WHAT IS EXPECTED:
An exact repeat is needed of the lines from the one with "S2: button (GND, MODE) -> switch (GND, MODE)" through the last line of the data below. Please omit the pictures.

======== EXCERPTED RECORDS

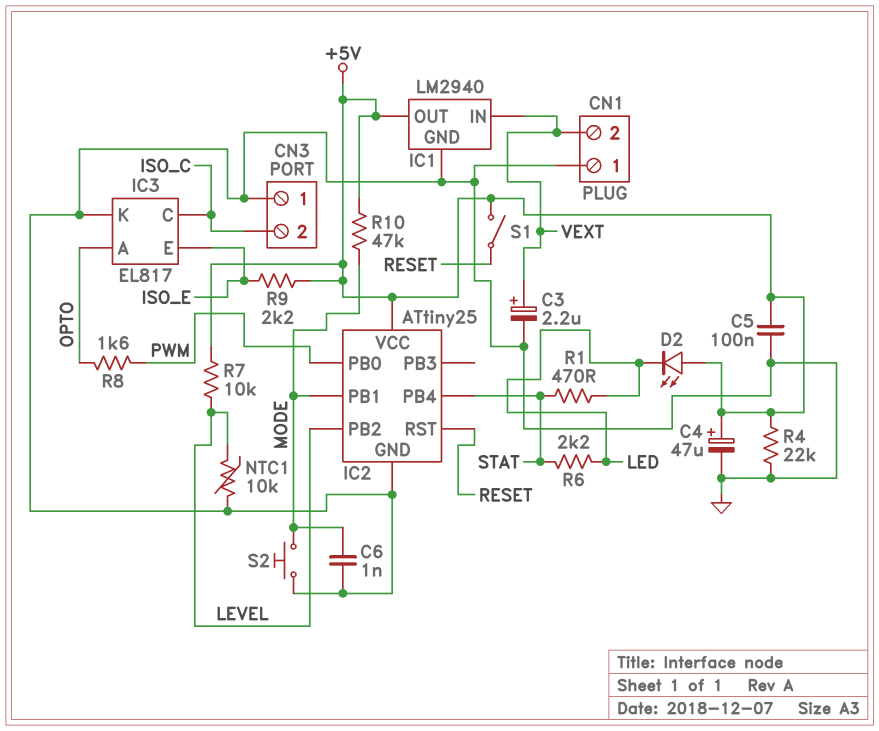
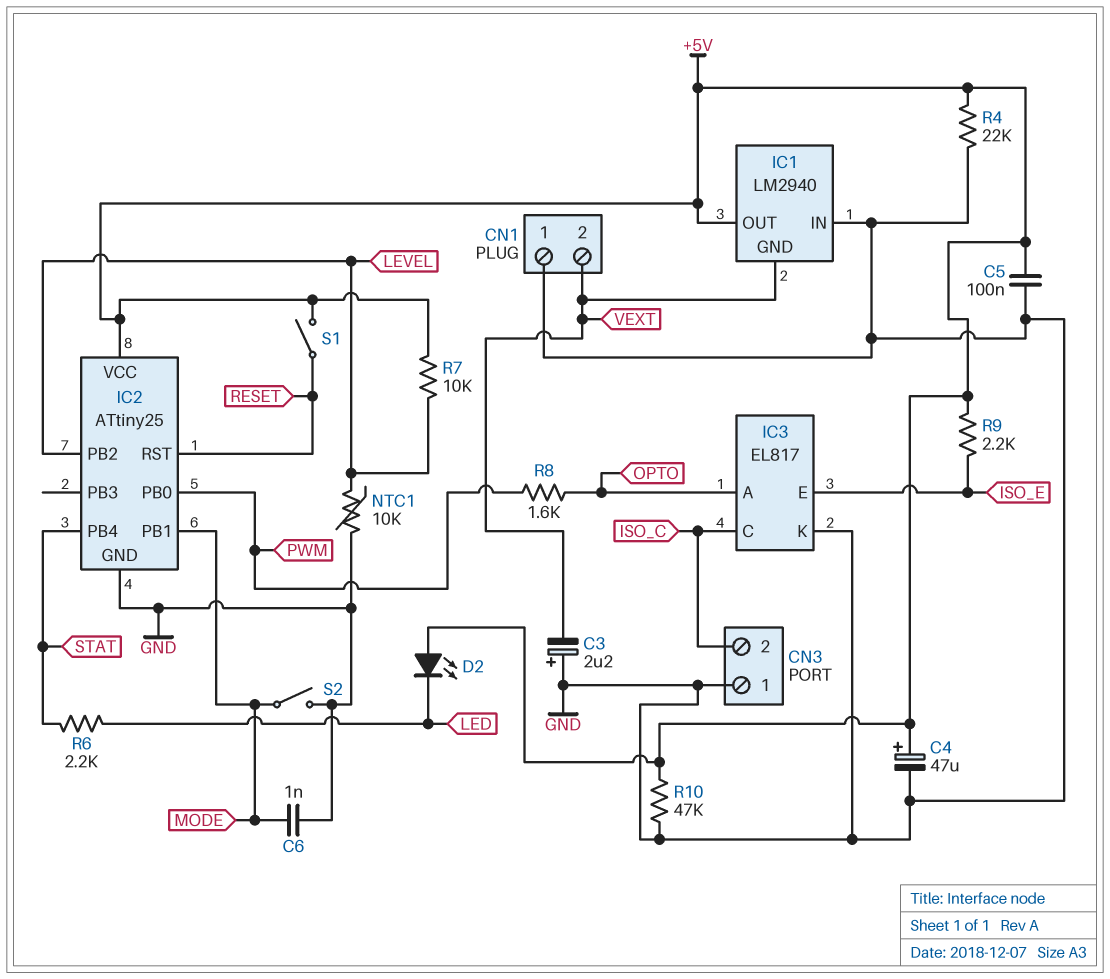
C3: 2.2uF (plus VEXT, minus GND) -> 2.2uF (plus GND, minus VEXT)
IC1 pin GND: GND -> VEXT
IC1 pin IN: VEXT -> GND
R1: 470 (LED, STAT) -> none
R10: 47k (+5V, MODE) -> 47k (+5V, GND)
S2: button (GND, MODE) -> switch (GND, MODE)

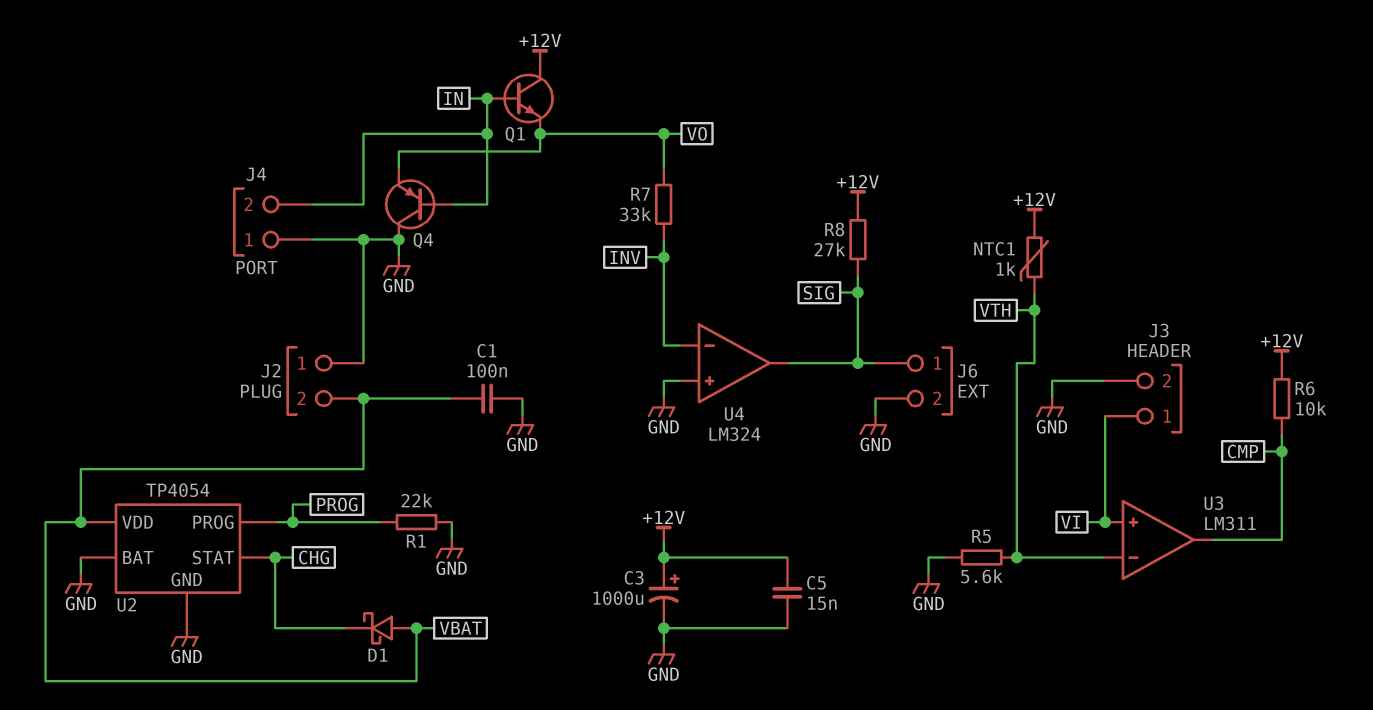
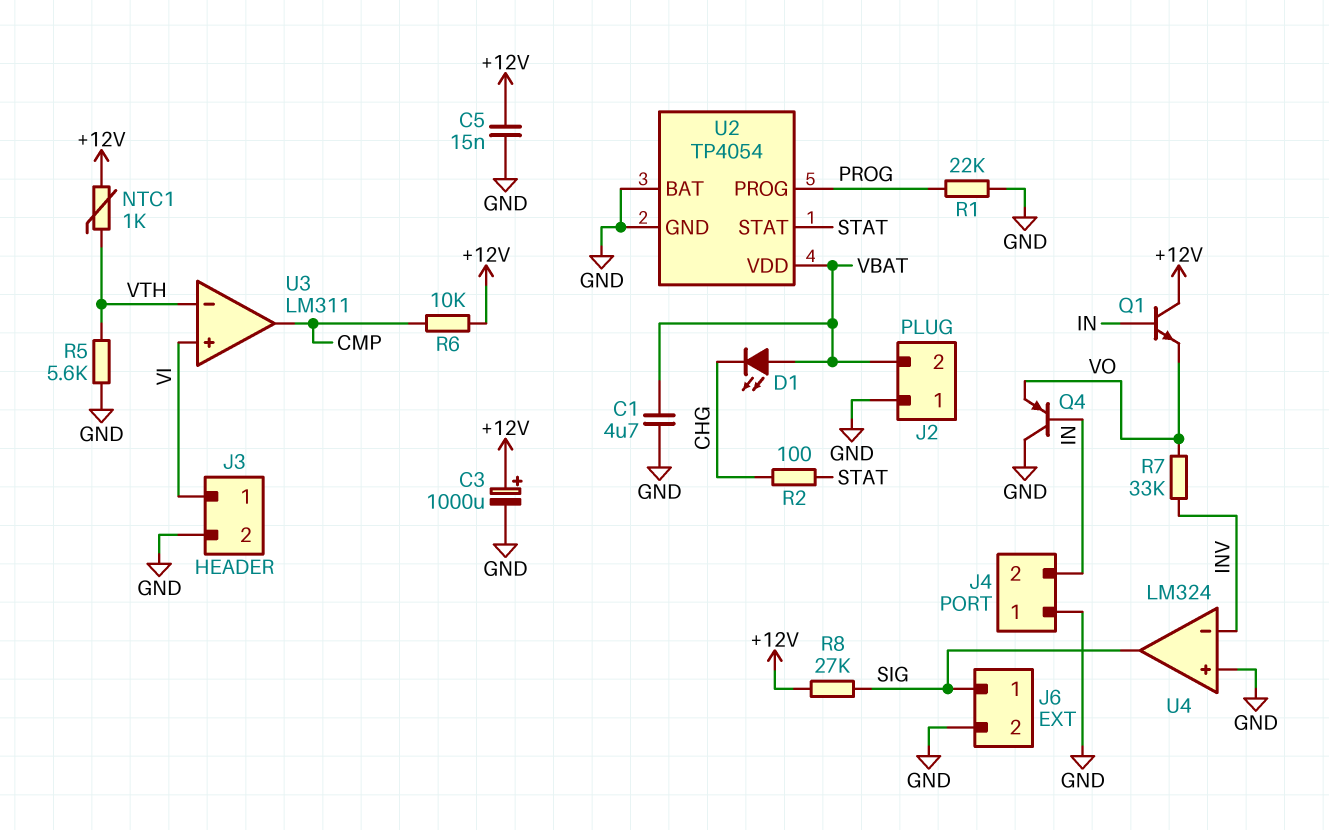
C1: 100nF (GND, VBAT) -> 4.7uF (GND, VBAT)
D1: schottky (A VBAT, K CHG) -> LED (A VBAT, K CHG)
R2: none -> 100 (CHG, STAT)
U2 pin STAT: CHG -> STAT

================

COMPLETED EXERCISE:
S2: button (GND, MODE) -> switch (GND, MODE)

C1: 100nF (GND, VBAT) -> 4.7uF (GND, VBAT)
D1: schottky (A VBAT, K CHG) -> LED (A VBAT, K CHG)
R2: none -> 100 (CHG, STAT)
U2 pin STAT: CHG -> STAT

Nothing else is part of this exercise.